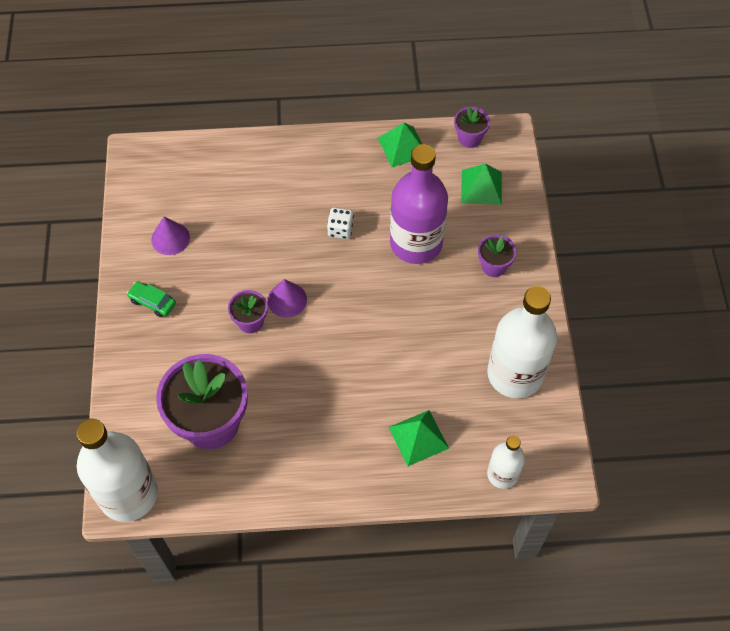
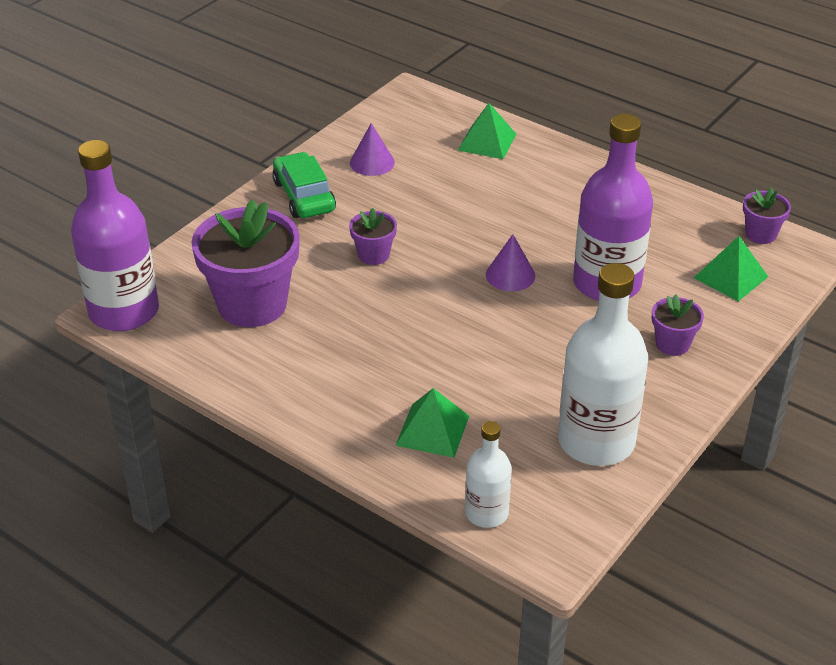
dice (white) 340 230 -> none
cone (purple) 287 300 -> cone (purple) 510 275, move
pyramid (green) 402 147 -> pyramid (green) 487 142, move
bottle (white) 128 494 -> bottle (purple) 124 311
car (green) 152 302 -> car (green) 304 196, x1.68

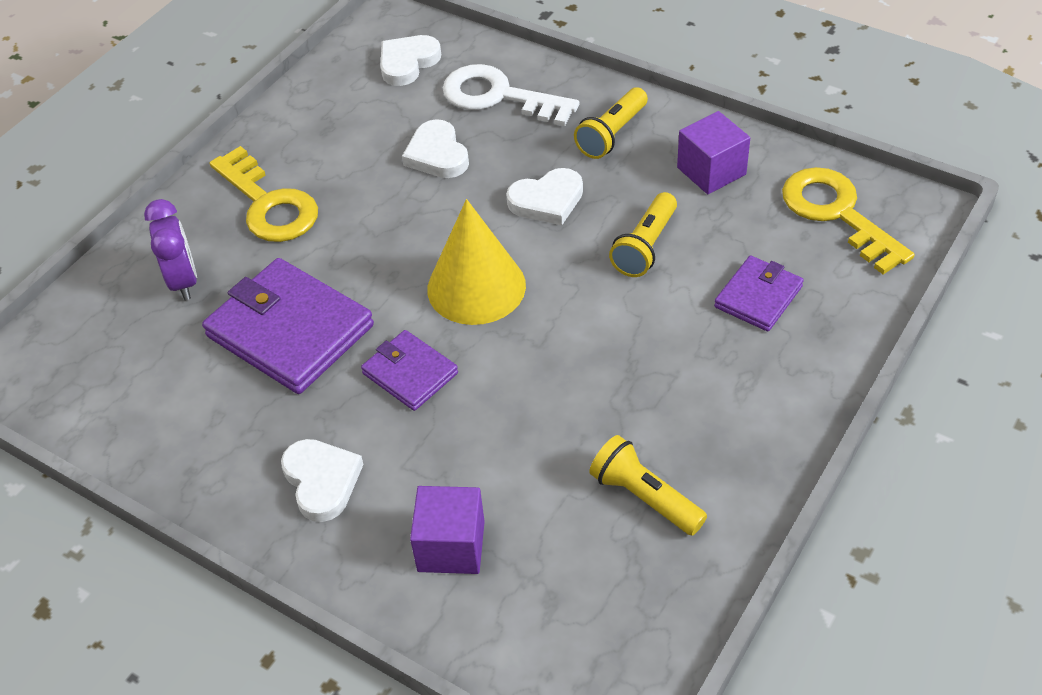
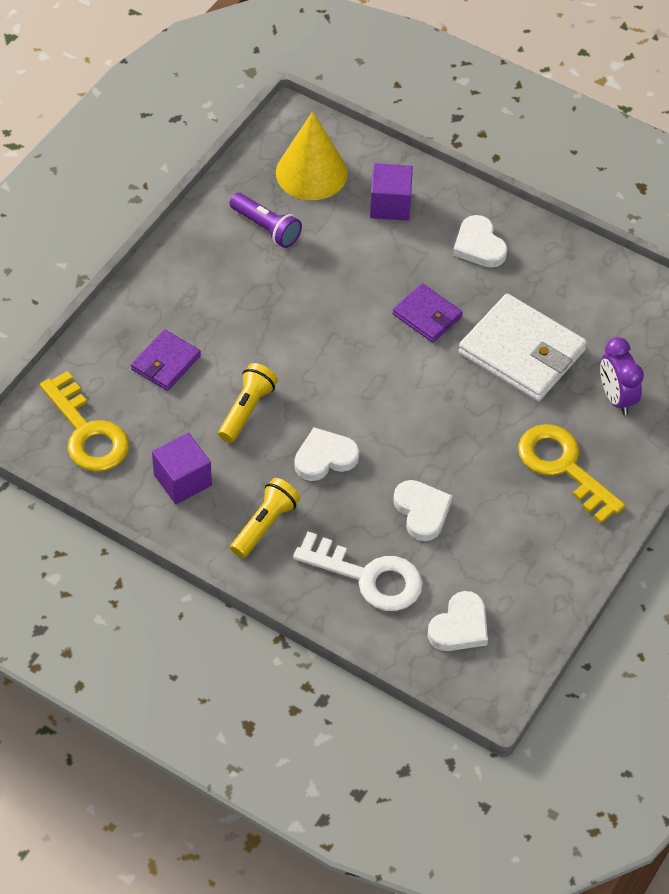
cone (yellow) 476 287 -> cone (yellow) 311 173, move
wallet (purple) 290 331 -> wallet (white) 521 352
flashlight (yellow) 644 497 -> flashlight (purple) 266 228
════
◆ **Instructions for the task**:
Return, word for word, the line containing "wallet (purple) 290" and all lines after it through the last line of the records, and nothing else.

◆ **Worked solution**:
wallet (purple) 290 331 -> wallet (white) 521 352
flashlight (yellow) 644 497 -> flashlight (purple) 266 228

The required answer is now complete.